▶ [TASK REQUIREMENTS] Reproduce the data below word for word, keeping every line in its original order.

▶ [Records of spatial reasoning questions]
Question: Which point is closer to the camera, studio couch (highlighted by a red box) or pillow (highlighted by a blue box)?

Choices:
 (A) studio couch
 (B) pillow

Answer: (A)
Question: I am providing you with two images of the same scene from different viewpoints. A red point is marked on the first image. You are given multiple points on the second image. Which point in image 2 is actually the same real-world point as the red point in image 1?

▶ [SOLVED PROBLEM]
Question: Which point is closer to the camera, studio couch (highlighted by a red box) or pillow (highlighted by a blue box)?

Choices:
 (A) studio couch
 (B) pillow

Answer: (A)
Question: I am providing you with two images of the same scene from different viewpoints. A red point is marked on the first image. You are given multiple points on the second image. Which point in image 2 is actually the same real-world point as the red point in image 1?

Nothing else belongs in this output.